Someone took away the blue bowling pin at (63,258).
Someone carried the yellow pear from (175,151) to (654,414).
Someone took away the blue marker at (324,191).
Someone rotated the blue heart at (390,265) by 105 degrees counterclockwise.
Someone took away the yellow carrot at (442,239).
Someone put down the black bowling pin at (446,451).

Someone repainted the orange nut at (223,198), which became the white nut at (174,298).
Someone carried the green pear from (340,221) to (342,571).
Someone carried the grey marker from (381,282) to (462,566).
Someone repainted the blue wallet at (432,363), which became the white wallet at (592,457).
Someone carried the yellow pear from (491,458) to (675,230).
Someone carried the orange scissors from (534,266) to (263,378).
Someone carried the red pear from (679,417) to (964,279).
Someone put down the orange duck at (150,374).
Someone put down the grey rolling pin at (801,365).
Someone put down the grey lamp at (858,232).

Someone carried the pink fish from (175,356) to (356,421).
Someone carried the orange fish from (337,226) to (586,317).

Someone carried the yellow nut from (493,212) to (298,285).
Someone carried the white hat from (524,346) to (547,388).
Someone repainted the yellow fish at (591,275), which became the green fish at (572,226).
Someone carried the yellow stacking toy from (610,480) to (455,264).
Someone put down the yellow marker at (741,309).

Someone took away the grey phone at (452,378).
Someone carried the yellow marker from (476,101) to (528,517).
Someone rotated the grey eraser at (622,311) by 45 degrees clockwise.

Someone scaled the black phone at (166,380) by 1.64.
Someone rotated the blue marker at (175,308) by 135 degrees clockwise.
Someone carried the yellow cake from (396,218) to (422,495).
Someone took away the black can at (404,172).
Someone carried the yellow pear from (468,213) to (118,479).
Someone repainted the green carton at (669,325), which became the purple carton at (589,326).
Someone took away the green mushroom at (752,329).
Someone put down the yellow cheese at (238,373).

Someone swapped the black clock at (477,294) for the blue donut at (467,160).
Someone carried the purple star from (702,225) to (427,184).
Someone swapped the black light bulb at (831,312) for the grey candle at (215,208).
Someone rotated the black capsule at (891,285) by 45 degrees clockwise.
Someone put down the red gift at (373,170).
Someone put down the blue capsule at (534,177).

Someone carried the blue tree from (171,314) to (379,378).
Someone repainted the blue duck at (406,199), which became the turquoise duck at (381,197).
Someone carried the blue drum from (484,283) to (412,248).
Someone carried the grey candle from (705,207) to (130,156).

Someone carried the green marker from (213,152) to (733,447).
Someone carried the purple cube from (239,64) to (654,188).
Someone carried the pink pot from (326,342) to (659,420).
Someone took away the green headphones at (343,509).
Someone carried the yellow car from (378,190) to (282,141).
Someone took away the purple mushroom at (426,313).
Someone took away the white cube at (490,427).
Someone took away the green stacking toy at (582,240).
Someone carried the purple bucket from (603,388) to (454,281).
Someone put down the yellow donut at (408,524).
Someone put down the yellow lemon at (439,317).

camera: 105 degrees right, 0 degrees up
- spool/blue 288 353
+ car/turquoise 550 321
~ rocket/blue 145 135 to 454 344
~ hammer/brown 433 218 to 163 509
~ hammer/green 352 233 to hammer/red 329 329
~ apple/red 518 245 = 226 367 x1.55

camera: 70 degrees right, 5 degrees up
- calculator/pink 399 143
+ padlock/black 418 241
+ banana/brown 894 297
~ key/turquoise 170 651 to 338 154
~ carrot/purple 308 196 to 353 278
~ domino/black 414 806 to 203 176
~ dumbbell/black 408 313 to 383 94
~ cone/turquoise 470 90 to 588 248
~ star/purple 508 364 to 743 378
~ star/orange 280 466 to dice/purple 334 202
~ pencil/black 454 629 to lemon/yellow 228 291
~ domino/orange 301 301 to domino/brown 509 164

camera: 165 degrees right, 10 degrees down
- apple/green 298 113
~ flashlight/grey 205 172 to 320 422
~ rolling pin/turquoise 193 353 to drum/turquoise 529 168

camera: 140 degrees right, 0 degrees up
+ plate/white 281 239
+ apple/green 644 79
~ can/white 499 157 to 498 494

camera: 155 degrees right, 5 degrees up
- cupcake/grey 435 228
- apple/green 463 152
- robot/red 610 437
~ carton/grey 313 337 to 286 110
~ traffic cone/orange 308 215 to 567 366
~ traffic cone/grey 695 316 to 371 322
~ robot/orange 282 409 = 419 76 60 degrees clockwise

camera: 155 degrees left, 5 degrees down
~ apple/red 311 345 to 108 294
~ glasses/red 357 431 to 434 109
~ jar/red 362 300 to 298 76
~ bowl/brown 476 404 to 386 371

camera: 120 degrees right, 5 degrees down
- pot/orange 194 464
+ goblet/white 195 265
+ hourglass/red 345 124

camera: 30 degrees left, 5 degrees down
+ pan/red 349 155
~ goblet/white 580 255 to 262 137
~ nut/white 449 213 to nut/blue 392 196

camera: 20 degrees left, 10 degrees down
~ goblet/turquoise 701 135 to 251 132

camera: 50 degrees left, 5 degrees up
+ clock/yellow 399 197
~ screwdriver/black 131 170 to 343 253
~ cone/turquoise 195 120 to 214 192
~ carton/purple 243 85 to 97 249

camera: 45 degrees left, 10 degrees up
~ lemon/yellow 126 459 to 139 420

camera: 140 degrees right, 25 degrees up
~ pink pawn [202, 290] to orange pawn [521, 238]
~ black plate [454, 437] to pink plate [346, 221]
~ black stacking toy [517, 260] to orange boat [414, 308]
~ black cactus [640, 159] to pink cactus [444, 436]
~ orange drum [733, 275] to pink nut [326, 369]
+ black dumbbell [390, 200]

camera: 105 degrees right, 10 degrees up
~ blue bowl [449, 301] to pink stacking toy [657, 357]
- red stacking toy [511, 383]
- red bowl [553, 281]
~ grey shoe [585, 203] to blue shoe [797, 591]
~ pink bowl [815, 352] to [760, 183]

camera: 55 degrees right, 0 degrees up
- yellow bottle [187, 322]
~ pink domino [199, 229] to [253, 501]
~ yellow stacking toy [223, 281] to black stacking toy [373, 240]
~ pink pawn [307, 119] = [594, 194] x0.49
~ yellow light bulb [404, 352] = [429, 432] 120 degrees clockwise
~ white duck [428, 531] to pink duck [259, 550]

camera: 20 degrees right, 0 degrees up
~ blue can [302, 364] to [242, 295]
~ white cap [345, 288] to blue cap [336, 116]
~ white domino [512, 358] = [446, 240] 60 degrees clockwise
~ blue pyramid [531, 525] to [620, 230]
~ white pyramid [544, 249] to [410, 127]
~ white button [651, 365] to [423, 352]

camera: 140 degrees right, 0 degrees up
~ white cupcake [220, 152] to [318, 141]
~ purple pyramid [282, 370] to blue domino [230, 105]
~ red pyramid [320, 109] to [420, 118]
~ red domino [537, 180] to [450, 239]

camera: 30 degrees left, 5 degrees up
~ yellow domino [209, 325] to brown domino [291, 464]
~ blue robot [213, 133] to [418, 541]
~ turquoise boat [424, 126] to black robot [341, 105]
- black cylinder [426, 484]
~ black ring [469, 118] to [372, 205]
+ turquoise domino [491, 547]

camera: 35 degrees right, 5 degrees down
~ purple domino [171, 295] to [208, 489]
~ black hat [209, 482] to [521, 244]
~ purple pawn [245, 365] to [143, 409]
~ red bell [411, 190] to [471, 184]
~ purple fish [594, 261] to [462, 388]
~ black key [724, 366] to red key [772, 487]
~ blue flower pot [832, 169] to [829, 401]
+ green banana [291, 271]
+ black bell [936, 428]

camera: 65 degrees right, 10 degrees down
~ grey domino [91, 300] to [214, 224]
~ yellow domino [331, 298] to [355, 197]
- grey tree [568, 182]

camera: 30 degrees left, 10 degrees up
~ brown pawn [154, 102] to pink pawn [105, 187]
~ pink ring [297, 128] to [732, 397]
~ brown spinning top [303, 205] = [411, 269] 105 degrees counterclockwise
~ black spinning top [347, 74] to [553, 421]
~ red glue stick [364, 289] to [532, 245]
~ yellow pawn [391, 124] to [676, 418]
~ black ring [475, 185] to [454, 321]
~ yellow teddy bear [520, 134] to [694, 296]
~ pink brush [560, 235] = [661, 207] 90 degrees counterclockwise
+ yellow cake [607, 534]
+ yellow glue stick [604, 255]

-------------------------

◆ Task objective
Retype exactly the span of lines from the one with "camera: 105 degrees right, 0 degrees up" through the one with "hammer/red 329 329"; include both ends and omit the rest of the material.

◆ Result of the exercise
camera: 105 degrees right, 0 degrees up
- spool/blue 288 353
+ car/turquoise 550 321
~ rocket/blue 145 135 to 454 344
~ hammer/brown 433 218 to 163 509
~ hammer/green 352 233 to hammer/red 329 329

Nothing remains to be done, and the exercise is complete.